Content starts
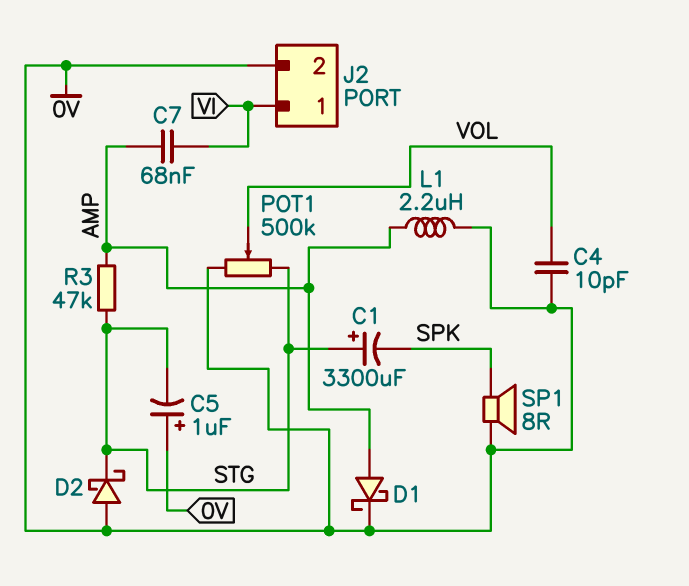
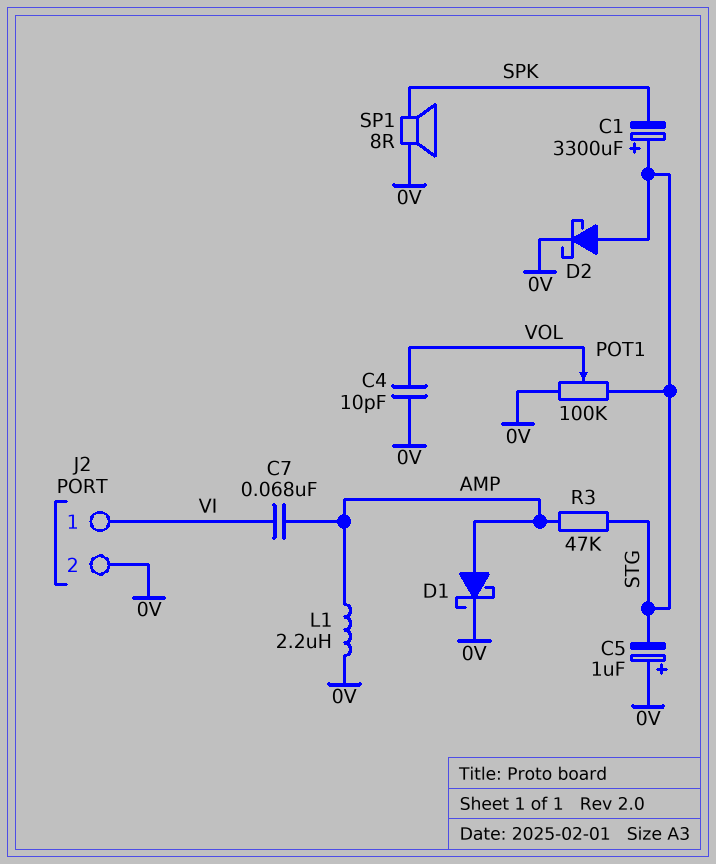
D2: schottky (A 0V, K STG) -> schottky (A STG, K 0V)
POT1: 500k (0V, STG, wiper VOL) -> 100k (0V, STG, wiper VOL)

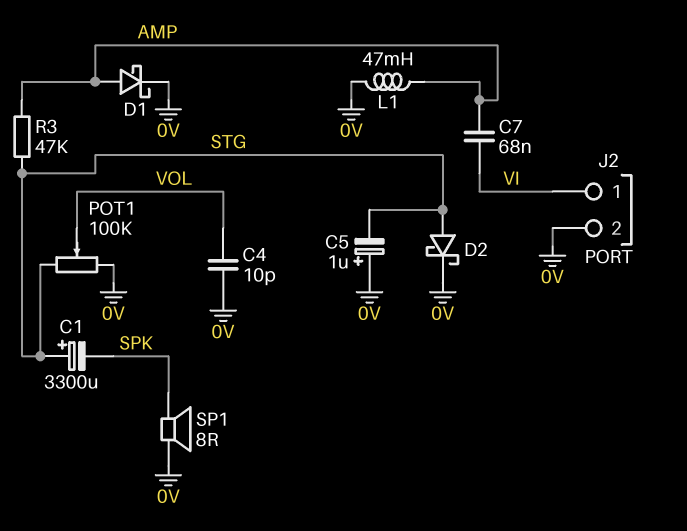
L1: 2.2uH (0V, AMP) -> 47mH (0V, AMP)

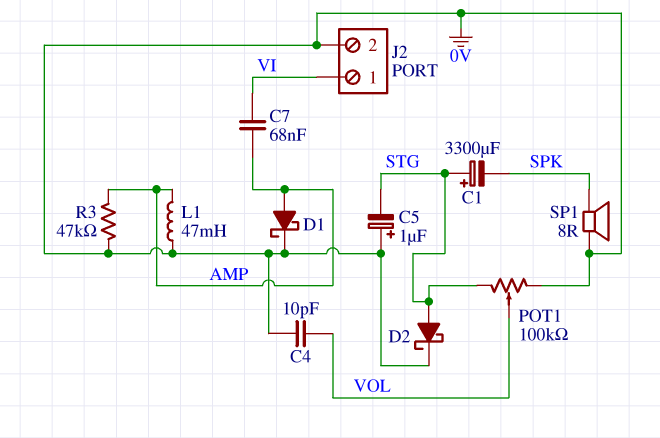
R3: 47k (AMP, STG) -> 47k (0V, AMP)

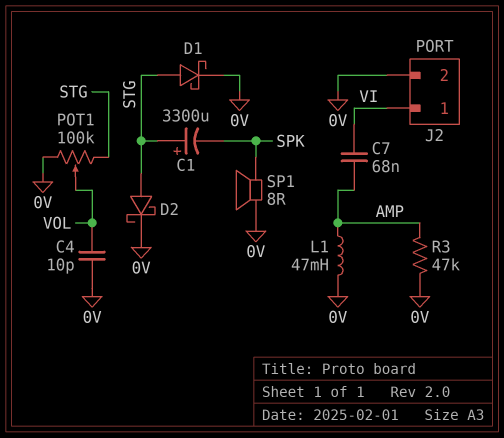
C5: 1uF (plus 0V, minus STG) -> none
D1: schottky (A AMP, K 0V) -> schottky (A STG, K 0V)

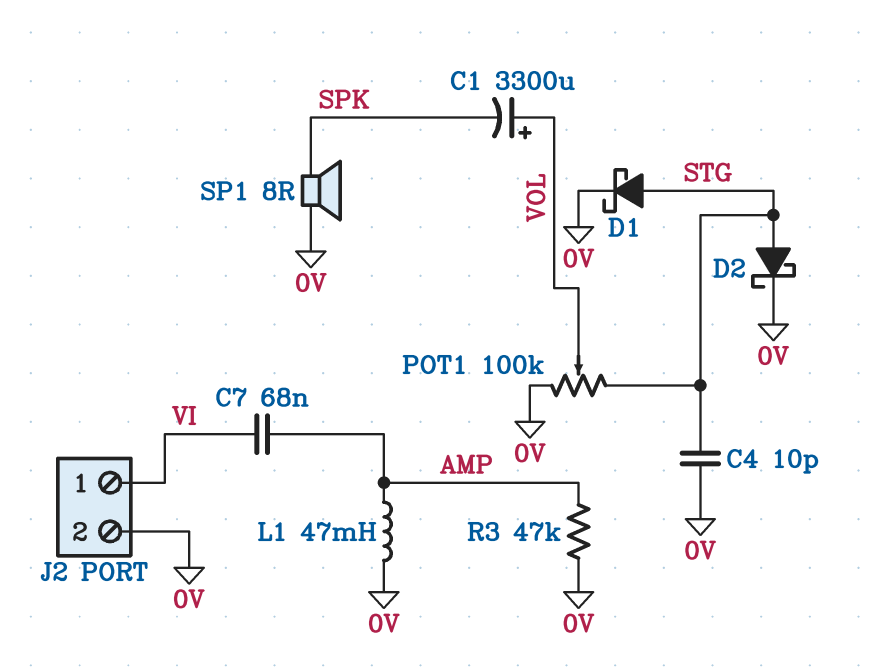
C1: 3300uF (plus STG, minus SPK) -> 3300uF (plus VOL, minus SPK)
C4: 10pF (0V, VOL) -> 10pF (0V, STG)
Content ends
Content starts
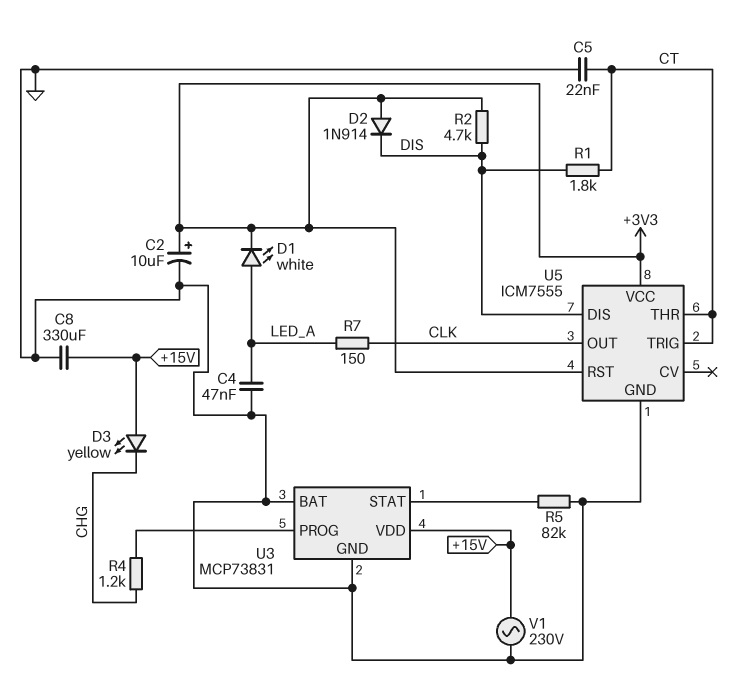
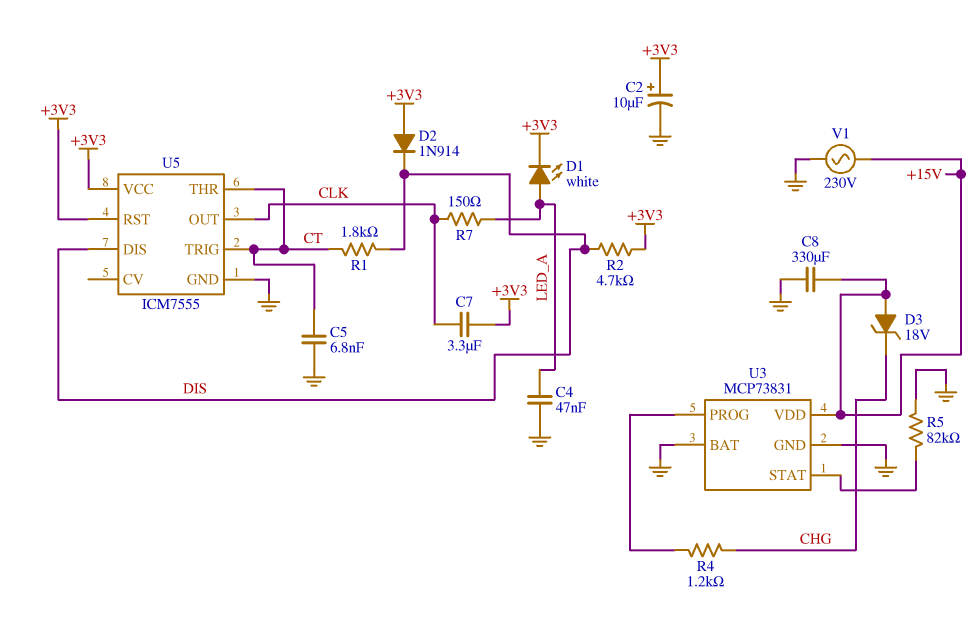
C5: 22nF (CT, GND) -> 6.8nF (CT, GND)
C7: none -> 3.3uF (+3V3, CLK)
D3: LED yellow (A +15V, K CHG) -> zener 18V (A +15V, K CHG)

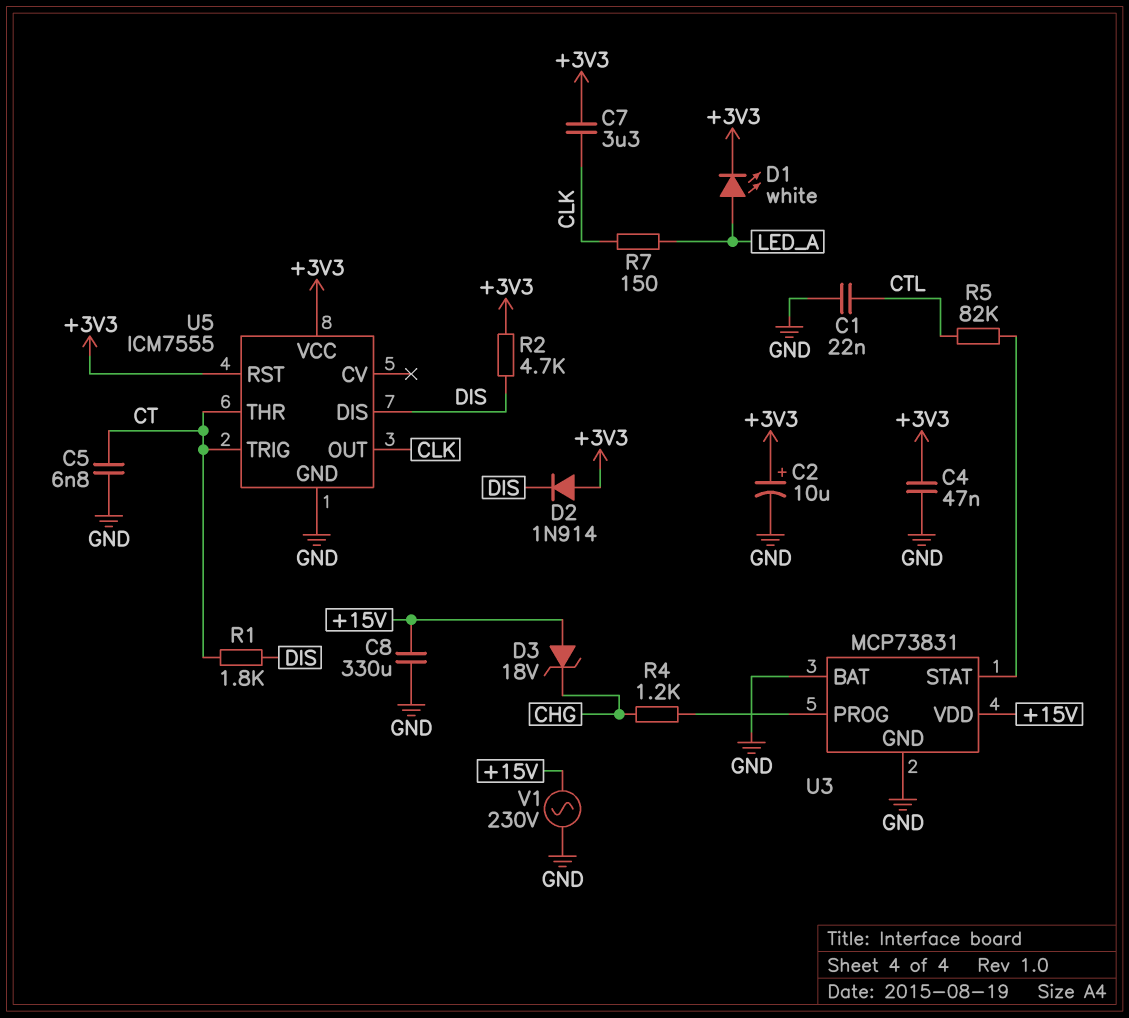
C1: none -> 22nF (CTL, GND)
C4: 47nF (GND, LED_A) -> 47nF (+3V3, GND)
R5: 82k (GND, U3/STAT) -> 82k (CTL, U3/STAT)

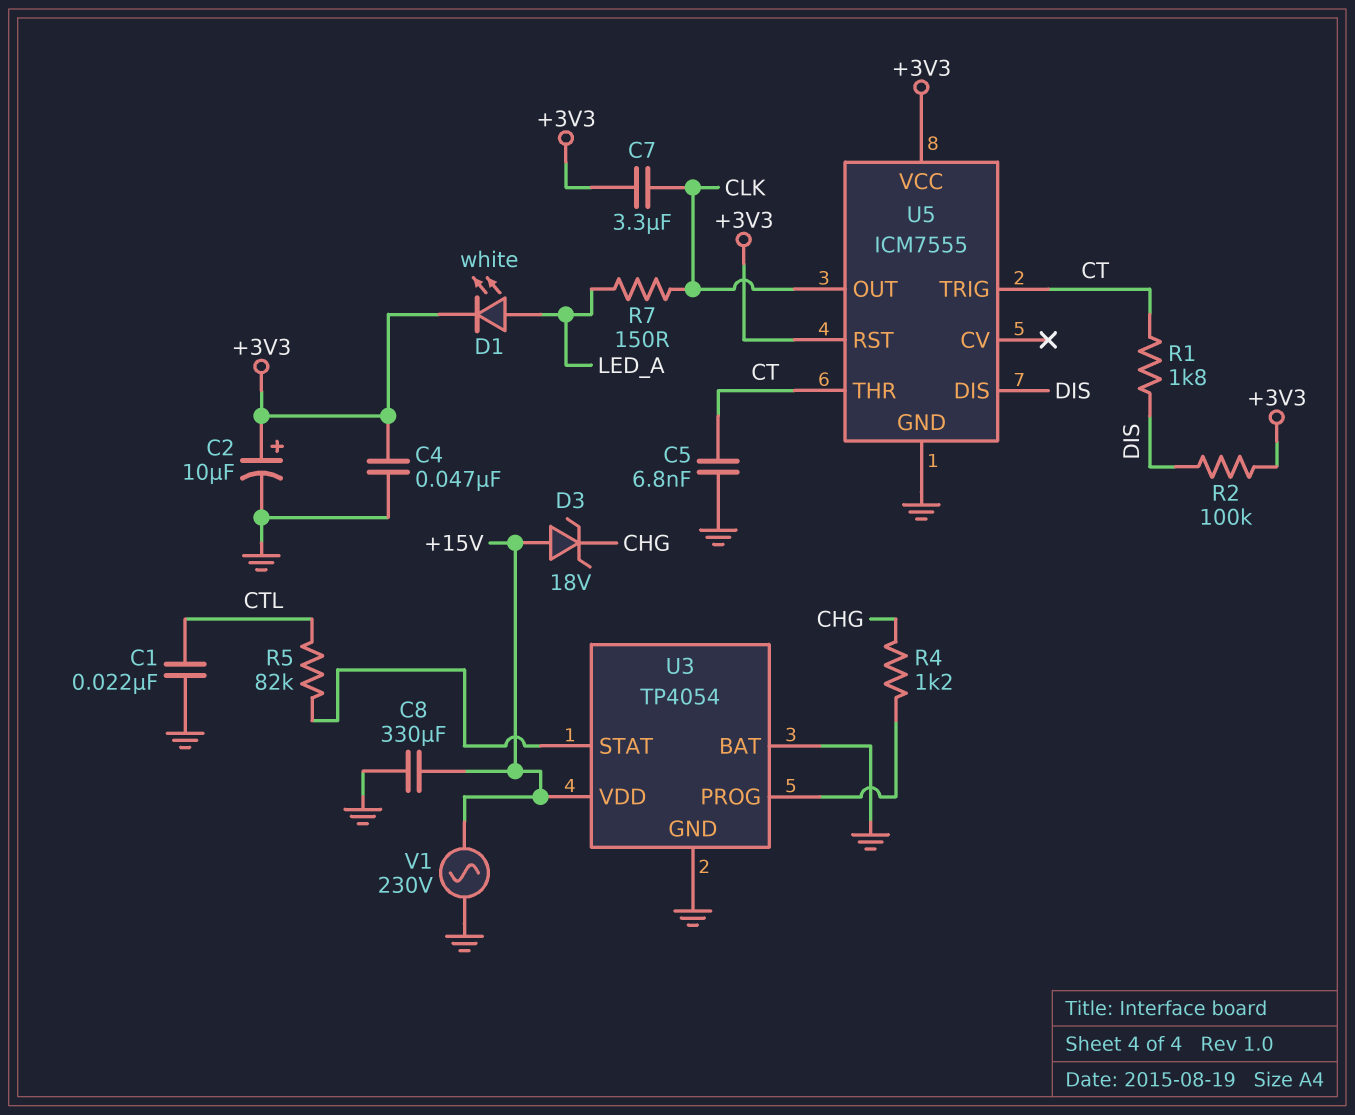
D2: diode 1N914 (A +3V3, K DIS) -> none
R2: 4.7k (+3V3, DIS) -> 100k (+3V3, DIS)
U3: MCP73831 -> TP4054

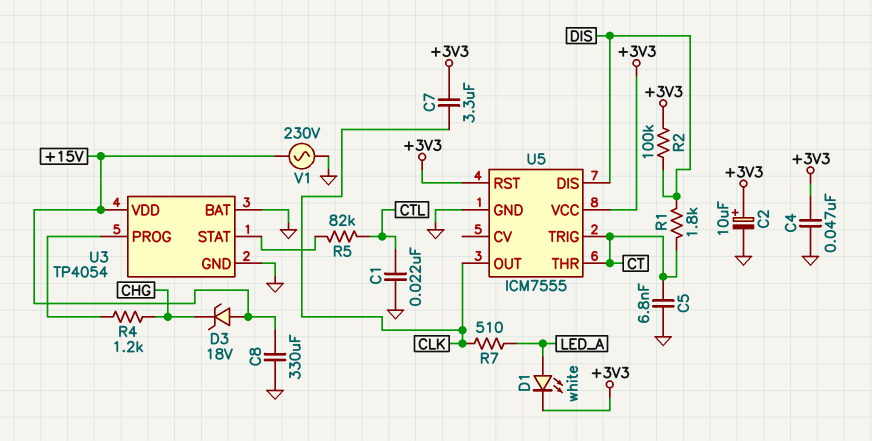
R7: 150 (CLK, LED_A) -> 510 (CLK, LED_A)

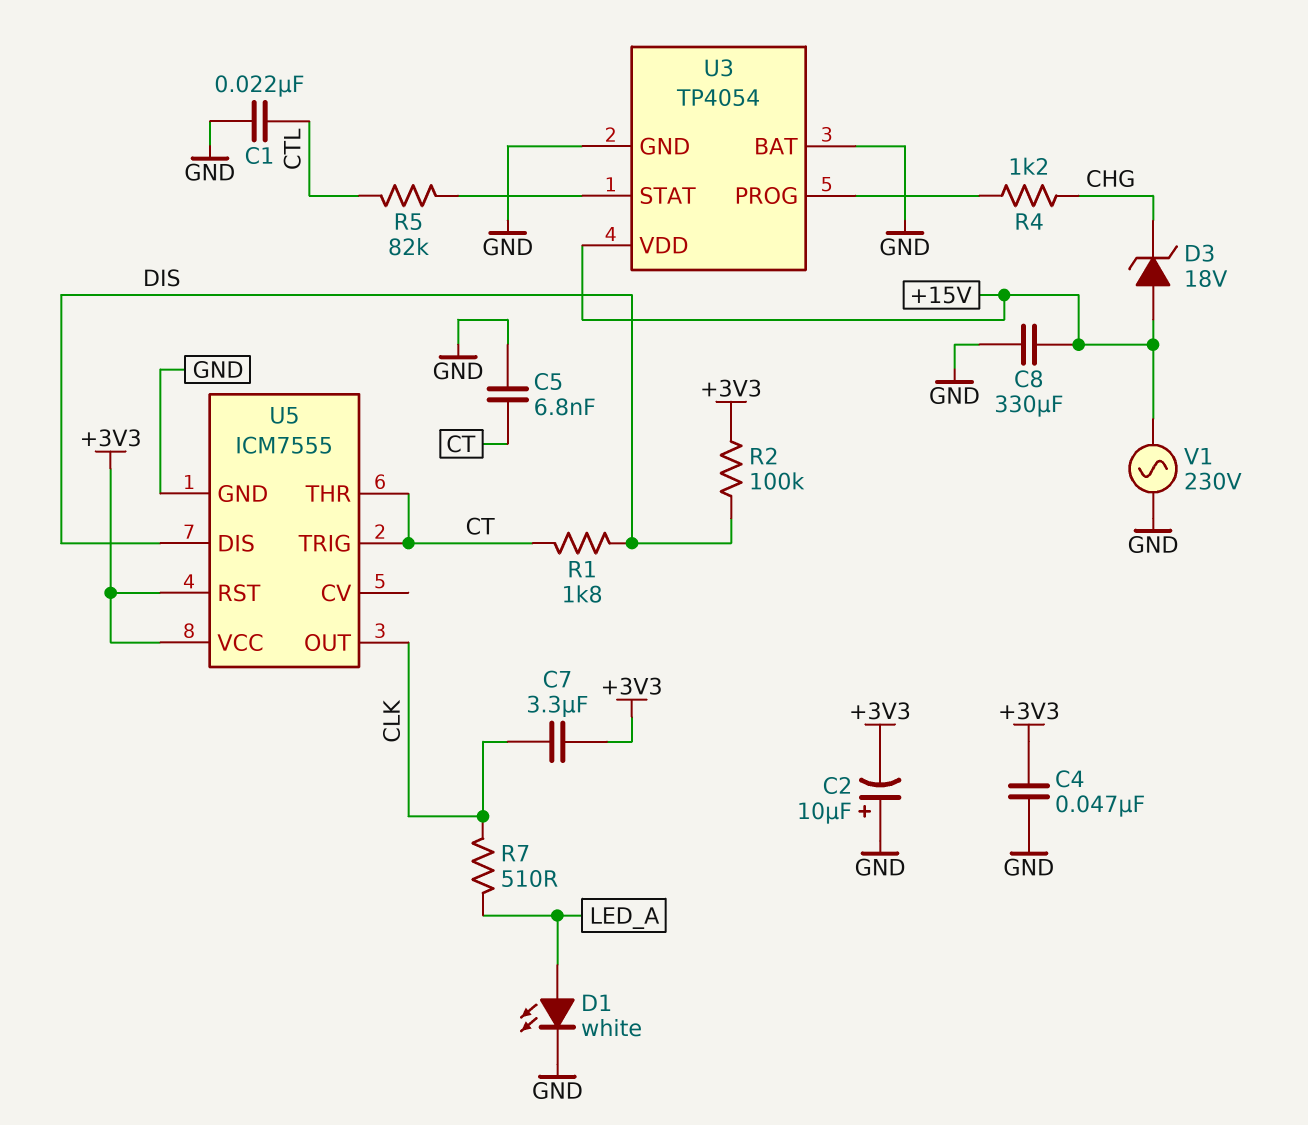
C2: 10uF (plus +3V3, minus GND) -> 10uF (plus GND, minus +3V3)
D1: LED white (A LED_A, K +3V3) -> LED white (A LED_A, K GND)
Content ends
**EXERCISE**
From the records above, copy exactly the lines starting at the one with "C4: 47nF (GND, LED_A) -> 47nF (+3V3, GND)" and ending at the one with "C2: 10uF (plus", and no others. Pictures stay out.

**EXERCISE RESULT**
C4: 47nF (GND, LED_A) -> 47nF (+3V3, GND)
R5: 82k (GND, U3/STAT) -> 82k (CTL, U3/STAT)

D2: diode 1N914 (A +3V3, K DIS) -> none
R2: 4.7k (+3V3, DIS) -> 100k (+3V3, DIS)
U3: MCP73831 -> TP4054

R7: 150 (CLK, LED_A) -> 510 (CLK, LED_A)

C2: 10uF (plus +3V3, minus GND) -> 10uF (plus GND, minus +3V3)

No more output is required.